**MATERIAL PROVIDED**
=== Section Start ===

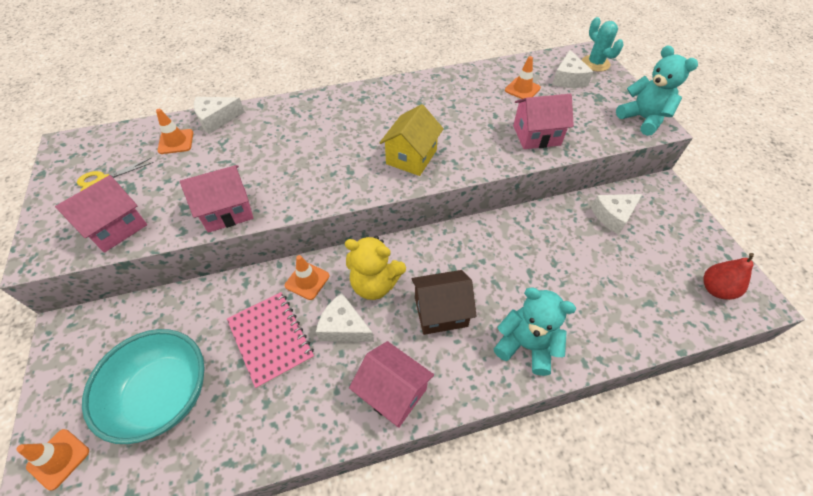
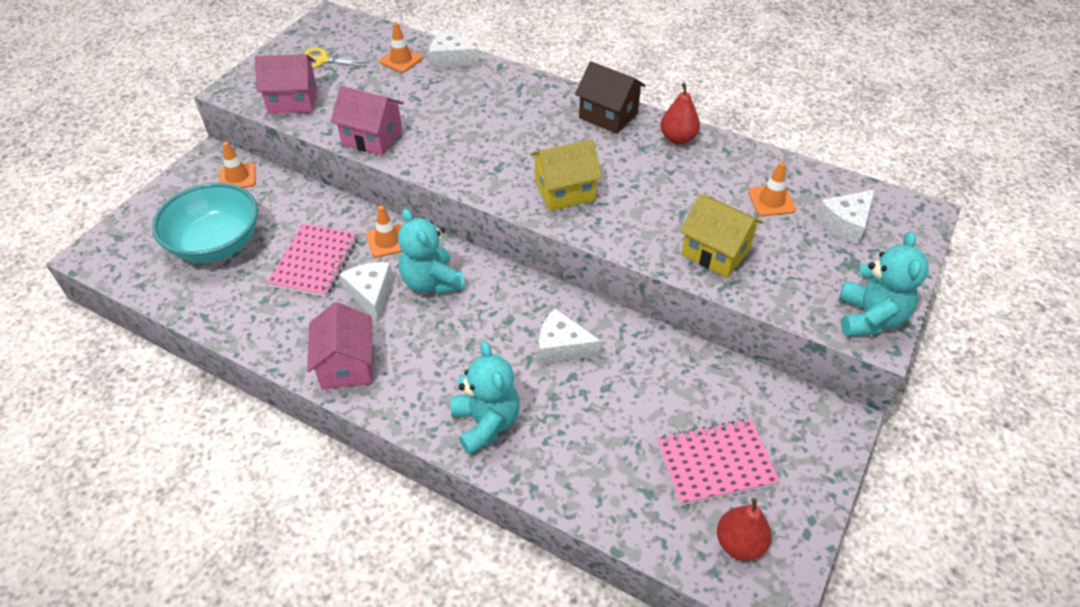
camera: 45 degrees right, 5 degrees down
(58, 459) = (131, 234): orange traffic cone -> orange traffic cone (237, 177)
(375, 284) = (432, 282): yellow teddy bear -> turquoise teddy bear
(431, 85) = (678, 138): none -> red pear
(441, 312) = (454, 343): brown house -> brown house (608, 115)
(536, 135) = (715, 252): pink house -> yellow house
(595, 63) = (909, 228): turquoise cactus -> none
(613, 216) = (731, 399): white cheese -> white cheese (562, 346)
(652, 257) = (715, 463): none -> pink notebook

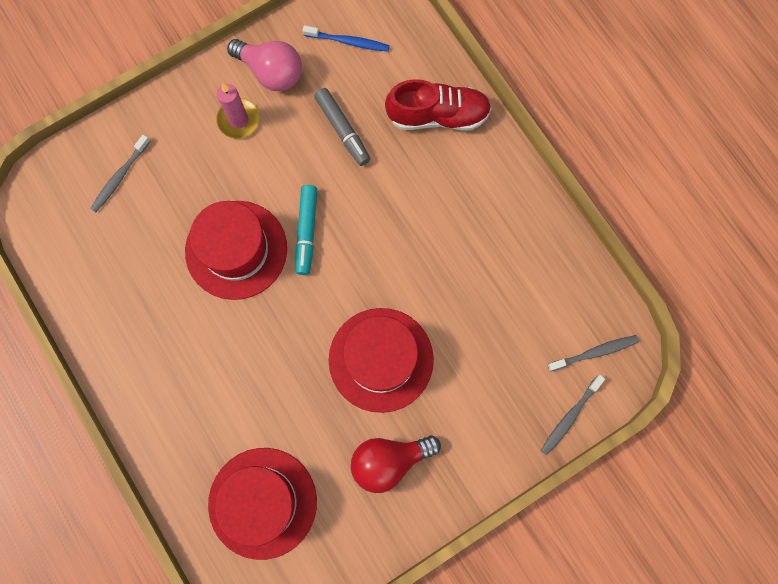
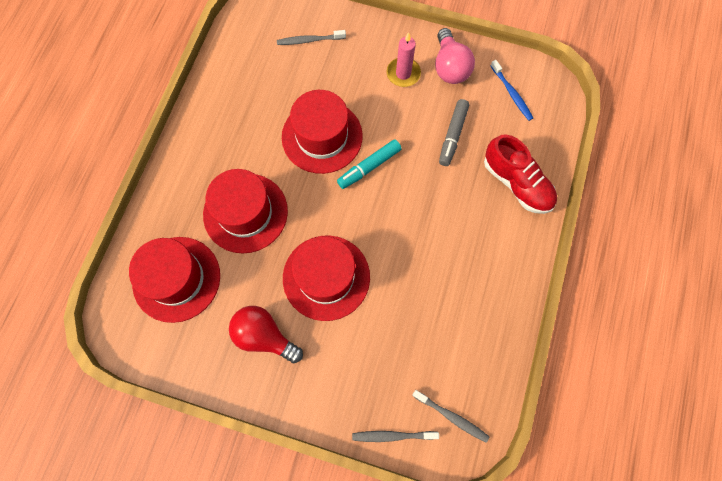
camera: 50 degrees right, 5 degrees down
(251, 385) = (245, 213): none -> red hat

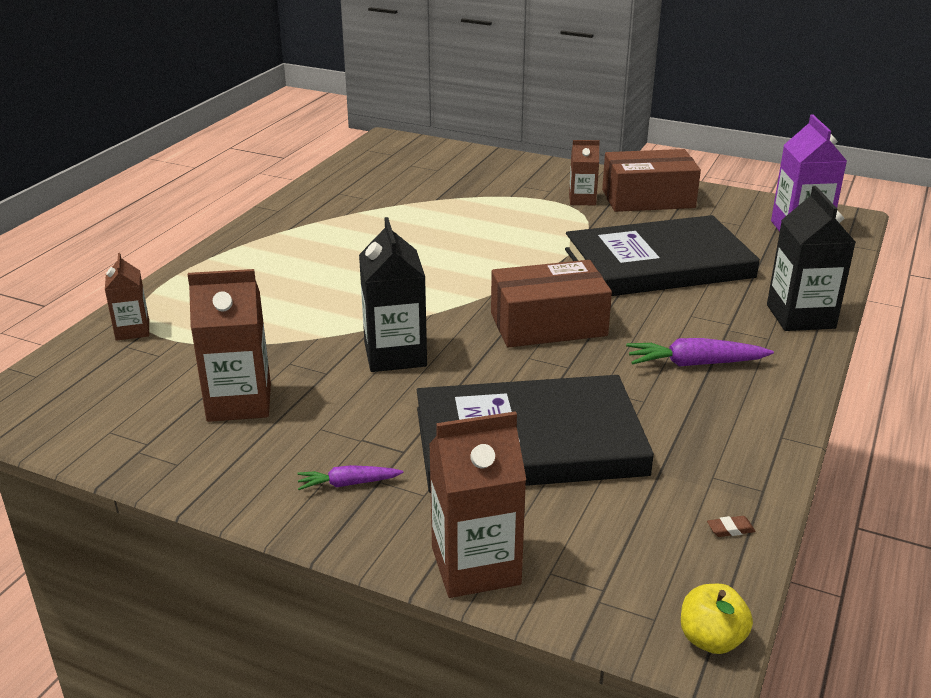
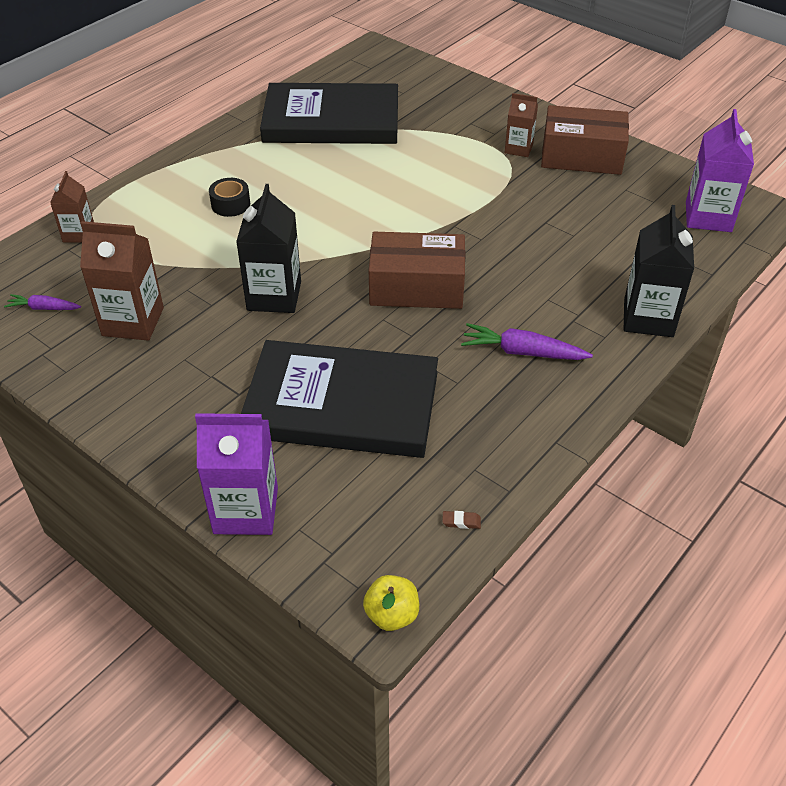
camera: 15 degrees right, 15 degrees up
(301, 281) = (230, 204): none -> black tape
(348, 484) = (183, 416): purple carrot -> purple carrot (44, 308)
(475, 566) = (246, 510): brown carton -> purple carton
(658, 264) = (550, 235): black book -> black book (331, 120)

=== Section End ===

**EXERCISE REQUIREMENTS**
Write out exactly the lines from the one containing "camera: 50 degrees right, 5 degrees down" to the last line of the records above, both included, and leave out any pictures.

**EXERCISE RESULT**
camera: 50 degrees right, 5 degrees down
(251, 385) = (245, 213): none -> red hat

camera: 15 degrees right, 15 degrees up
(301, 281) = (230, 204): none -> black tape
(348, 484) = (183, 416): purple carrot -> purple carrot (44, 308)
(475, 566) = (246, 510): brown carton -> purple carton
(658, 264) = (550, 235): black book -> black book (331, 120)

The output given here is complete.